Since pictures do not belong in the copy, please repeat every record below exactly without them.

⟨

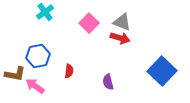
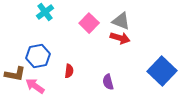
gray triangle: moved 1 px left, 1 px up
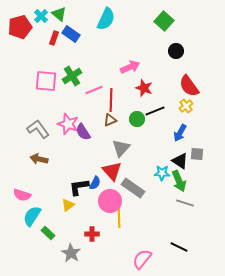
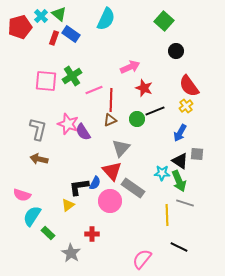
gray L-shape at (38, 129): rotated 50 degrees clockwise
yellow line at (119, 217): moved 48 px right, 2 px up
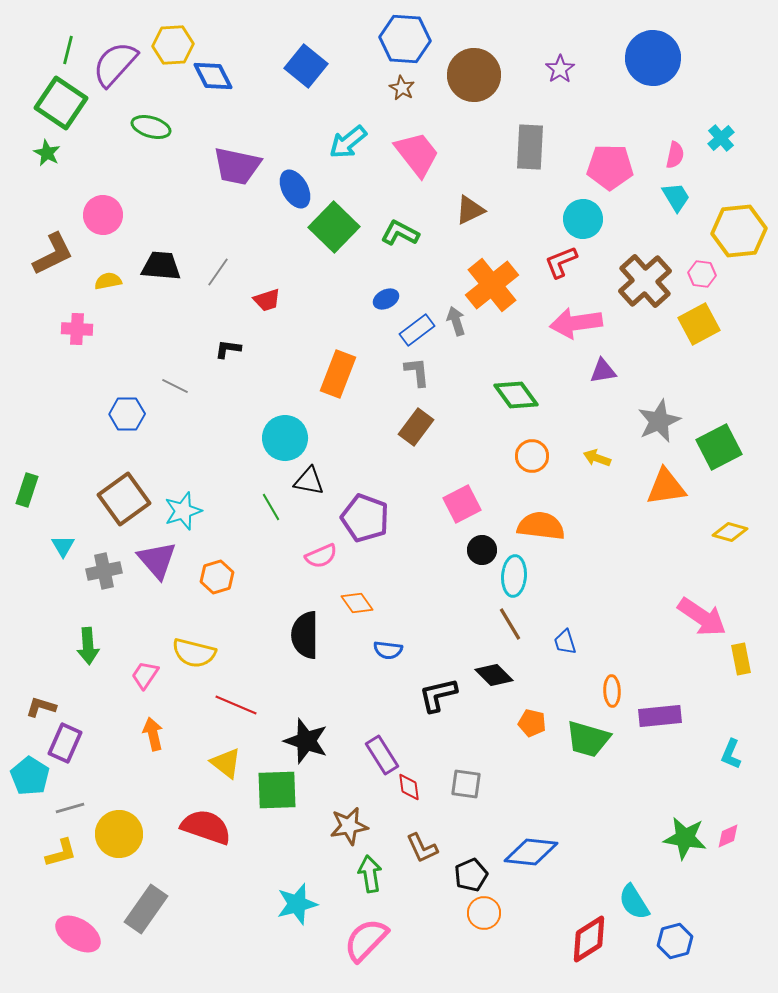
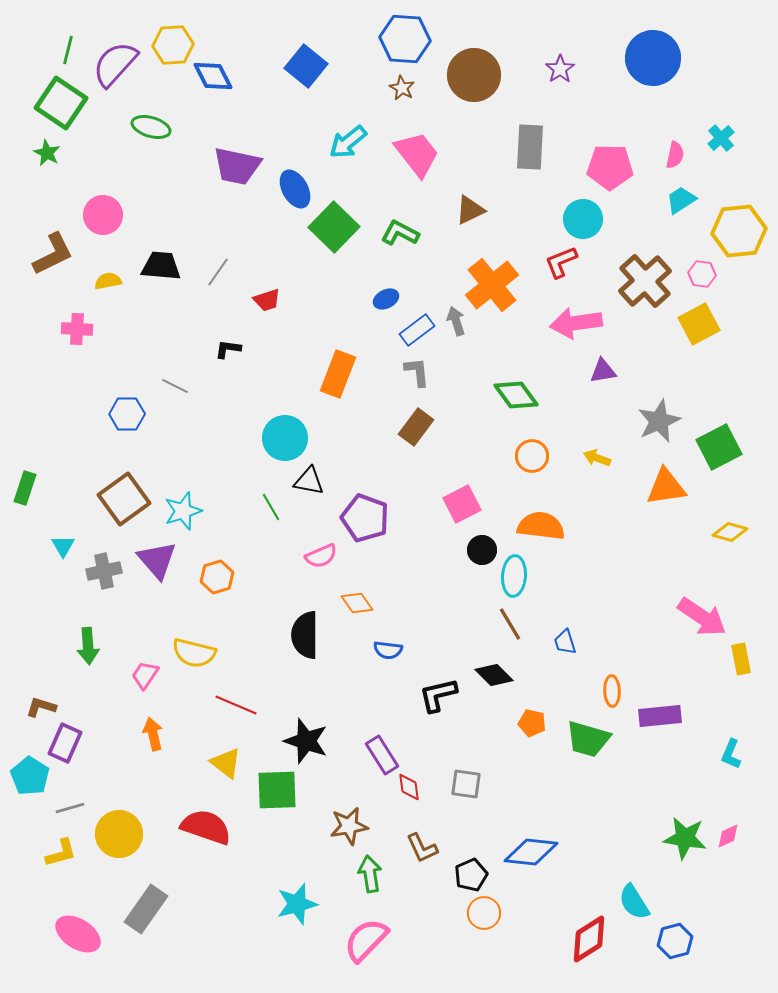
cyan trapezoid at (676, 197): moved 5 px right, 3 px down; rotated 92 degrees counterclockwise
green rectangle at (27, 490): moved 2 px left, 2 px up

⟩

**Result of the exercise**
gray triangle: moved 1 px left, 1 px up
gray L-shape at (38, 129): rotated 50 degrees clockwise
yellow line at (119, 217): moved 48 px right, 2 px up
cyan trapezoid at (676, 197): moved 5 px right, 3 px down; rotated 92 degrees counterclockwise
green rectangle at (27, 490): moved 2 px left, 2 px up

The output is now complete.